**Data for the task:**
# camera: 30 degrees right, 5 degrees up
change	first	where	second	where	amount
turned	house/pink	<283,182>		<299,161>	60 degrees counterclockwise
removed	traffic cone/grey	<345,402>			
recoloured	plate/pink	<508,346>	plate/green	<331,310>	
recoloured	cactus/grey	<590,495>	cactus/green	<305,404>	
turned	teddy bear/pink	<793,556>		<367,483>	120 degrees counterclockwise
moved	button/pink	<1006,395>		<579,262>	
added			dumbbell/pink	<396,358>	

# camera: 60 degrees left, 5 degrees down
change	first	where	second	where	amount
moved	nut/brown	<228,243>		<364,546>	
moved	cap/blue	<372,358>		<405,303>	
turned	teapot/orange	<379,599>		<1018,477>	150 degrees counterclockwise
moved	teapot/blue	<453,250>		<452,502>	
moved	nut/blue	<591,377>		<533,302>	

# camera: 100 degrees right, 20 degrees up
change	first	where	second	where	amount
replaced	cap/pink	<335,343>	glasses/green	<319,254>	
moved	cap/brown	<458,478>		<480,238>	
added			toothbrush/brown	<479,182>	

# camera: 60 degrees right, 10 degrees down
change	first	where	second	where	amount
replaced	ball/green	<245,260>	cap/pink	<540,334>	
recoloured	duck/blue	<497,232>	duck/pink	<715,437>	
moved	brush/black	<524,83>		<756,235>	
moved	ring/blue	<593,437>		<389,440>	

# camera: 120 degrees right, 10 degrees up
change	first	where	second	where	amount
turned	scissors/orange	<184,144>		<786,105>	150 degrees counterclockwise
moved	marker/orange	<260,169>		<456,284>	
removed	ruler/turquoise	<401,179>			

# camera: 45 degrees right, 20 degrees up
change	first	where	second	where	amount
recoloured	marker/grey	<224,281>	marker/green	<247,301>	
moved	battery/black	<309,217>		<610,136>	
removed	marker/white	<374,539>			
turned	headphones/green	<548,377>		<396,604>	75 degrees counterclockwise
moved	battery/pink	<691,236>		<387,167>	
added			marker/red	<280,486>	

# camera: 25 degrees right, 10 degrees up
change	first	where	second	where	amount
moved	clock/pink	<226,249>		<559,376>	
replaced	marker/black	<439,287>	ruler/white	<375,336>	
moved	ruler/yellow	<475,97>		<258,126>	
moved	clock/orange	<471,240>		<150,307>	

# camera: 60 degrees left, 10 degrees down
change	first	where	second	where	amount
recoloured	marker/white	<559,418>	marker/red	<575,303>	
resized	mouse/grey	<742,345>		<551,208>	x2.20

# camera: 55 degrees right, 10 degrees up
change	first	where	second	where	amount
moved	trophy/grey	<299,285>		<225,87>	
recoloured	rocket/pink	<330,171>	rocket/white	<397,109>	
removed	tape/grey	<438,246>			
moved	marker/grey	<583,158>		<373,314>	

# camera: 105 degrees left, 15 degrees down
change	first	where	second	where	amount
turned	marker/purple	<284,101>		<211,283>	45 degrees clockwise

**What the exercise asks:** Return the material exactly as it stands.

**Exercise output:**
# camera: 30 degrees right, 5 degrees up
change	first	where	second	where	amount
turned	house/pink	<283,182>		<299,161>	60 degrees counterclockwise
removed	traffic cone/grey	<345,402>			
recoloured	plate/pink	<508,346>	plate/green	<331,310>	
recoloured	cactus/grey	<590,495>	cactus/green	<305,404>	
turned	teddy bear/pink	<793,556>		<367,483>	120 degrees counterclockwise
moved	button/pink	<1006,395>		<579,262>	
added			dumbbell/pink	<396,358>	

# camera: 60 degrees left, 5 degrees down
change	first	where	second	where	amount
moved	nut/brown	<228,243>		<364,546>	
moved	cap/blue	<372,358>		<405,303>	
turned	teapot/orange	<379,599>		<1018,477>	150 degrees counterclockwise
moved	teapot/blue	<453,250>		<452,502>	
moved	nut/blue	<591,377>		<533,302>	

# camera: 100 degrees right, 20 degrees up
change	first	where	second	where	amount
replaced	cap/pink	<335,343>	glasses/green	<319,254>	
moved	cap/brown	<458,478>		<480,238>	
added			toothbrush/brown	<479,182>	

# camera: 60 degrees right, 10 degrees down
change	first	where	second	where	amount
replaced	ball/green	<245,260>	cap/pink	<540,334>	
recoloured	duck/blue	<497,232>	duck/pink	<715,437>	
moved	brush/black	<524,83>		<756,235>	
moved	ring/blue	<593,437>		<389,440>	

# camera: 120 degrees right, 10 degrees up
change	first	where	second	where	amount
turned	scissors/orange	<184,144>		<786,105>	150 degrees counterclockwise
moved	marker/orange	<260,169>		<456,284>	
removed	ruler/turquoise	<401,179>			

# camera: 45 degrees right, 20 degrees up
change	first	where	second	where	amount
recoloured	marker/grey	<224,281>	marker/green	<247,301>	
moved	battery/black	<309,217>		<610,136>	
removed	marker/white	<374,539>			
turned	headphones/green	<548,377>		<396,604>	75 degrees counterclockwise
moved	battery/pink	<691,236>		<387,167>	
added			marker/red	<280,486>	

# camera: 25 degrees right, 10 degrees up
change	first	where	second	where	amount
moved	clock/pink	<226,249>		<559,376>	
replaced	marker/black	<439,287>	ruler/white	<375,336>	
moved	ruler/yellow	<475,97>		<258,126>	
moved	clock/orange	<471,240>		<150,307>	

# camera: 60 degrees left, 10 degrees down
change	first	where	second	where	amount
recoloured	marker/white	<559,418>	marker/red	<575,303>	
resized	mouse/grey	<742,345>		<551,208>	x2.20

# camera: 55 degrees right, 10 degrees up
change	first	where	second	where	amount
moved	trophy/grey	<299,285>		<225,87>	
recoloured	rocket/pink	<330,171>	rocket/white	<397,109>	
removed	tape/grey	<438,246>			
moved	marker/grey	<583,158>		<373,314>	

# camera: 105 degrees left, 15 degrees down
change	first	where	second	where	amount
turned	marker/purple	<284,101>		<211,283>	45 degrees clockwise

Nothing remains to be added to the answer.